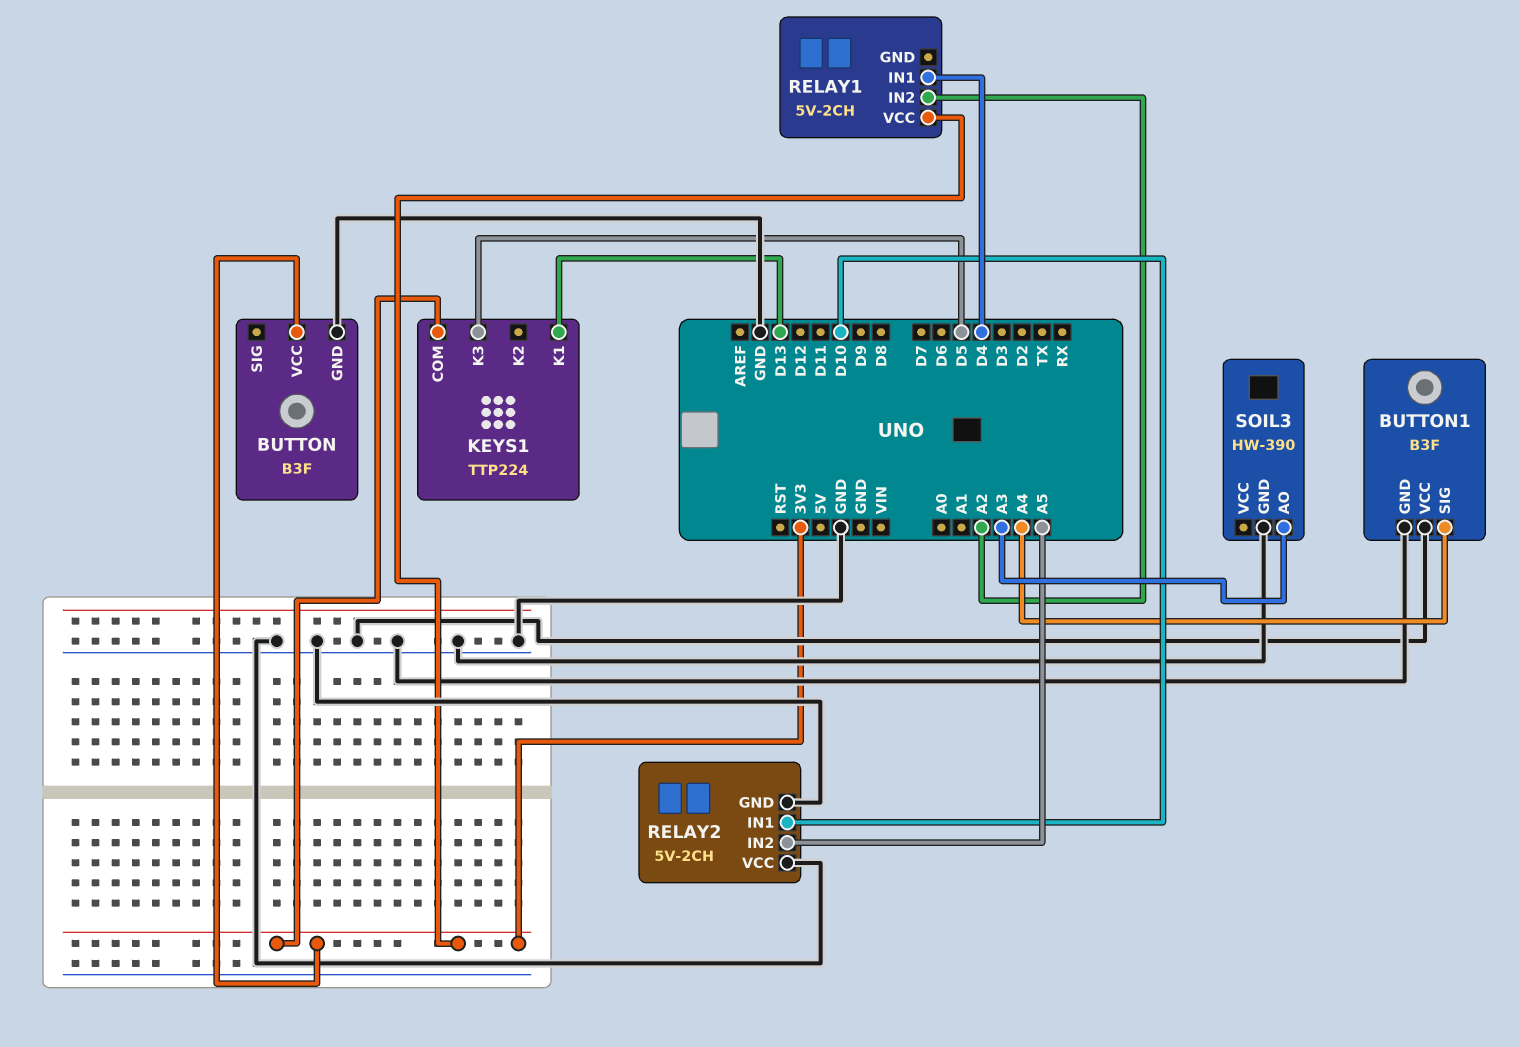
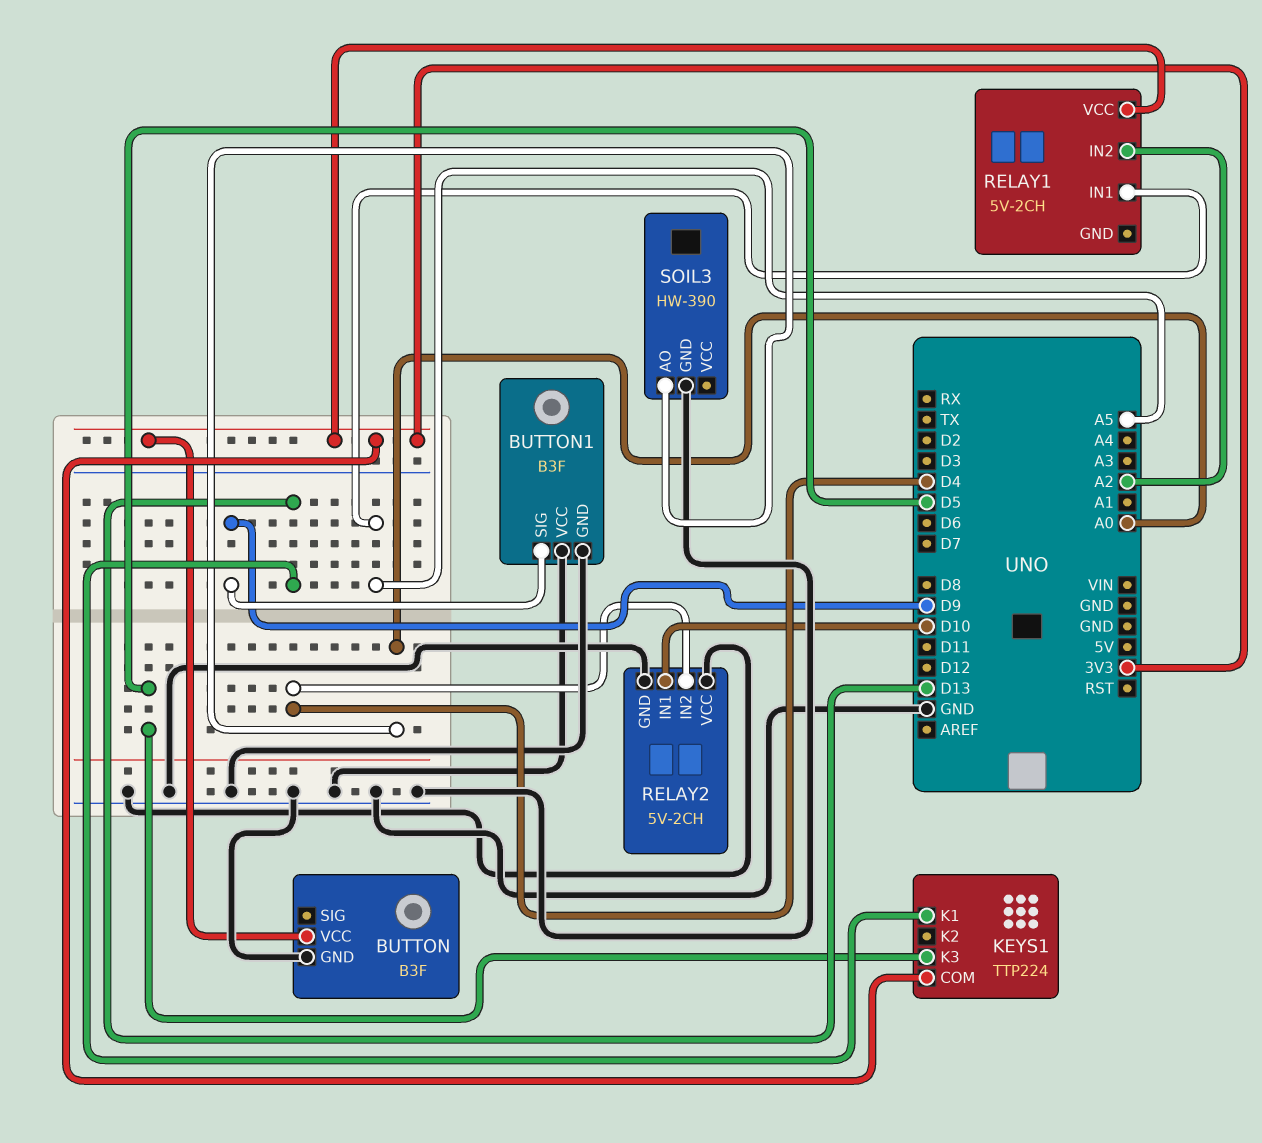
BUTTON1 pin SIG: A4 -> D9
RELAY1 pin IN1: D4 -> A5
RELAY2 pin IN2: A5 -> D4
SOIL3 pin AO: A3 -> A0

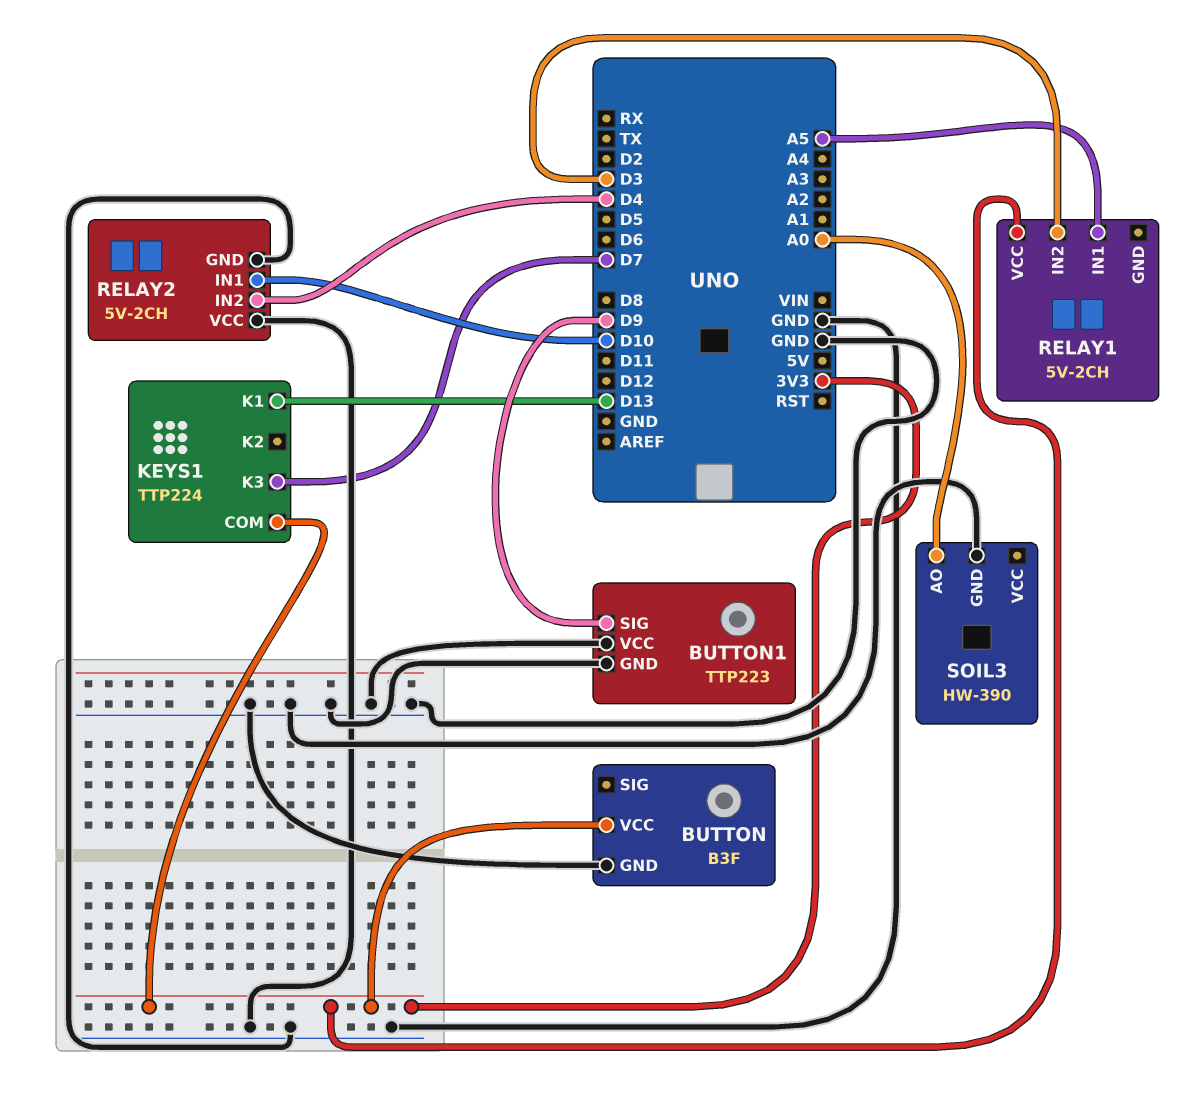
BUTTON1: B3F -> TTP223
KEYS1 pin K3: D5 -> D7
RELAY1 pin IN2: A2 -> D3

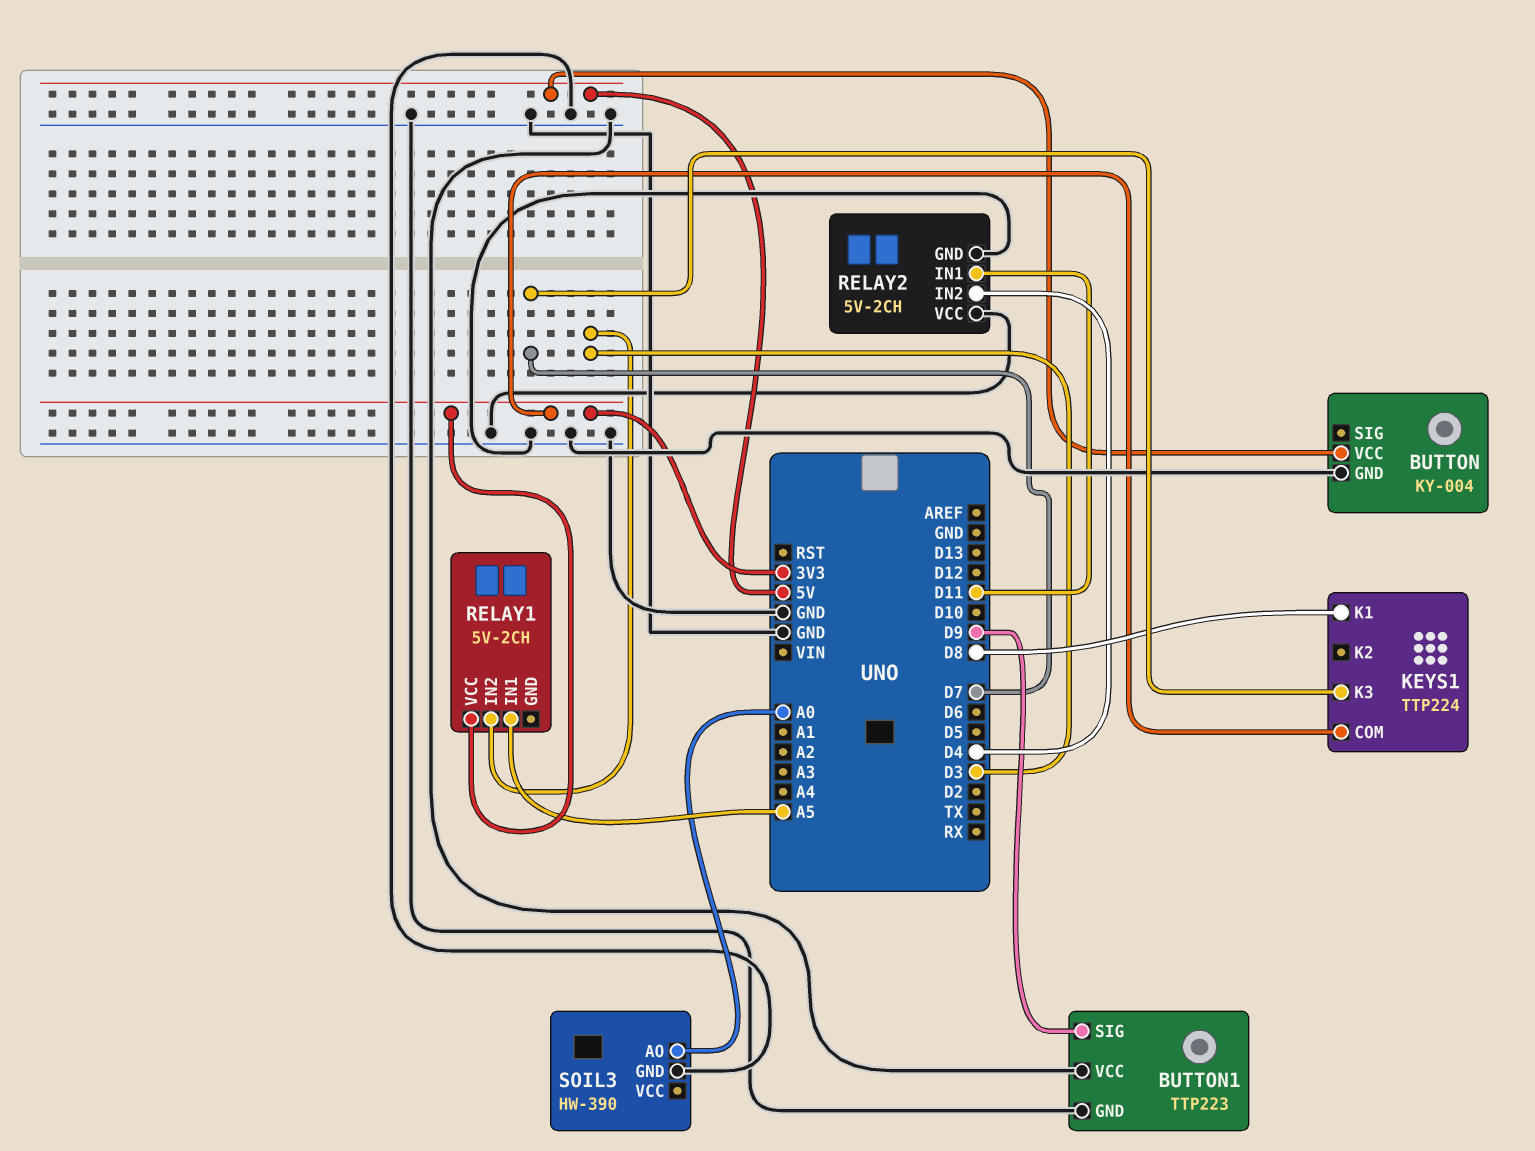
BUTTON: B3F -> KY-004
BUTTON pin VCC: 3V3 -> 5V
KEYS1 pin K1: D13 -> D8
RELAY2 pin IN1: D10 -> D11

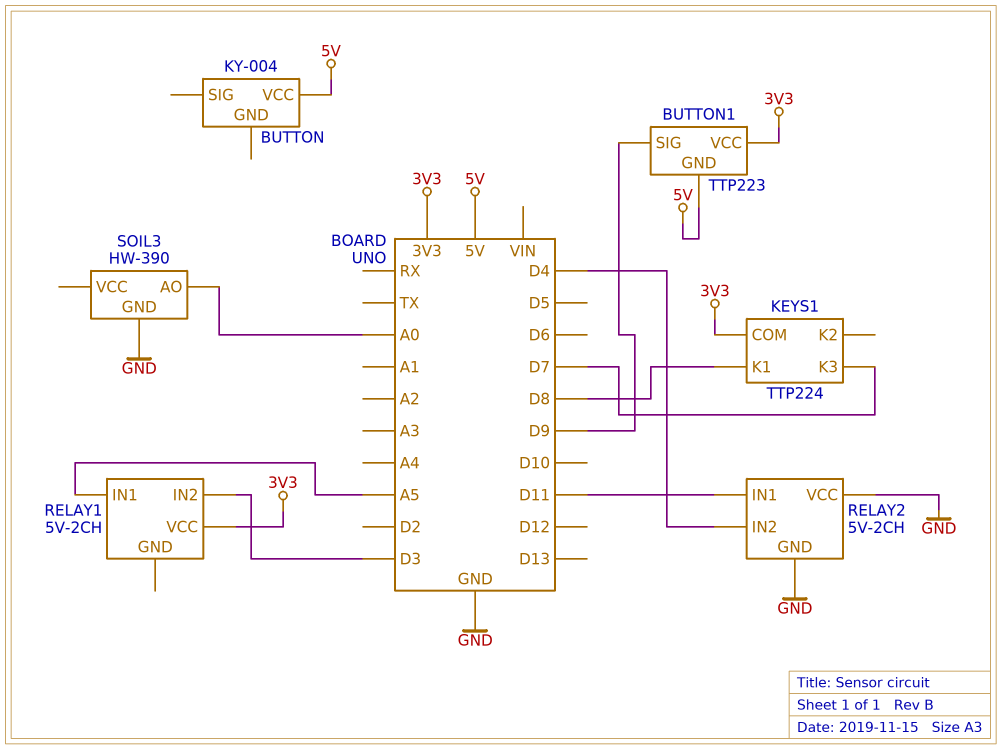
BUTTON pin GND: GND -> none
BUTTON1 pin GND: GND -> 5V
BUTTON1 pin VCC: GND -> 3V3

--------------------------------

▶ _To do_
Only the lines from the one containing "BUTTON pin GND: GND -> none" through the final line above should be duplicated, exactly as they stand.

▶ _Output for this task_
BUTTON pin GND: GND -> none
BUTTON1 pin GND: GND -> 5V
BUTTON1 pin VCC: GND -> 3V3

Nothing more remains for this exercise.